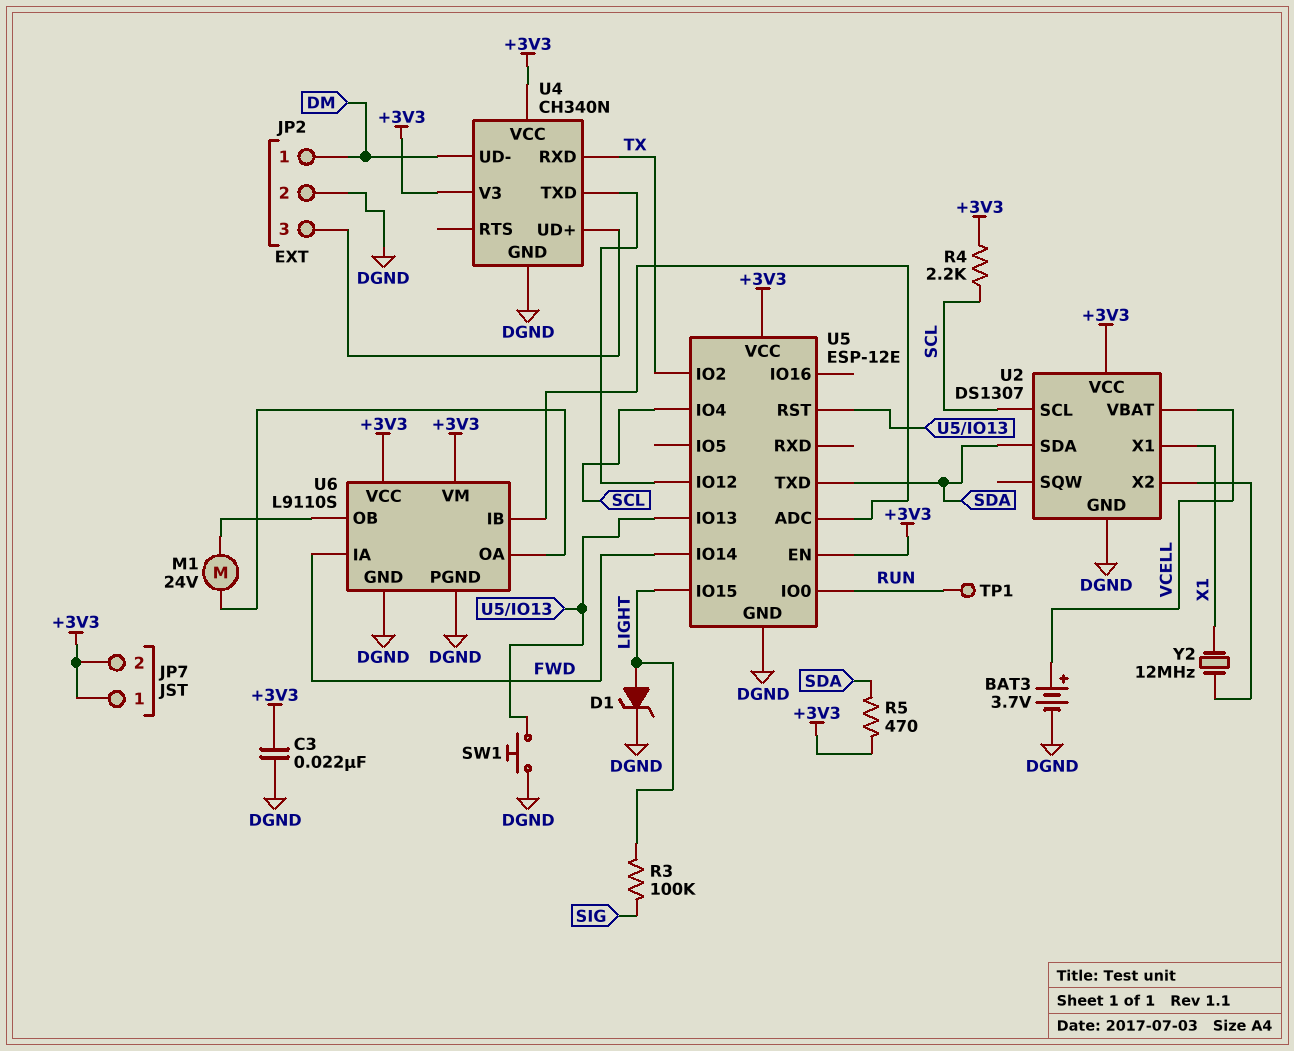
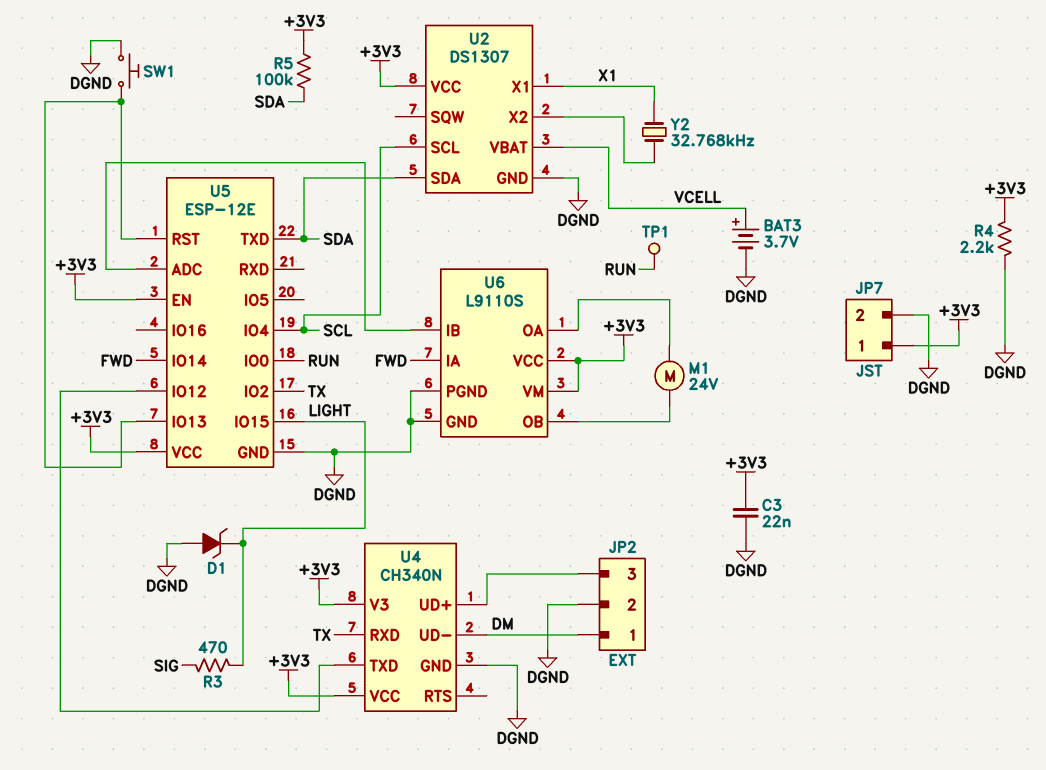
D1: zener (A LIGHT, K DGND) -> zener (A DGND, K LIGHT)
JP7 pin 2: +3V3 -> DGND
R3: 100k (LIGHT, SIG) -> 470 (LIGHT, SIG)
R4: 2.2k (+3V3, SCL) -> 2.2k (+3V3, DGND)
R5: 470 (+3V3, SDA) -> 100k (+3V3, SDA)
Y2: 12MHz (U2/X2, X1) -> 32.768kHz (U2/X2, X1)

++++++++

## EXERCISE
All that is wanted is an exact copy of the lines from the line holding "R5: 470 (+3V3, SDA) -> 100k (+3V3, SDA)" through the end of the material above, including both.

## RESULT BELOW
R5: 470 (+3V3, SDA) -> 100k (+3V3, SDA)
Y2: 12MHz (U2/X2, X1) -> 32.768kHz (U2/X2, X1)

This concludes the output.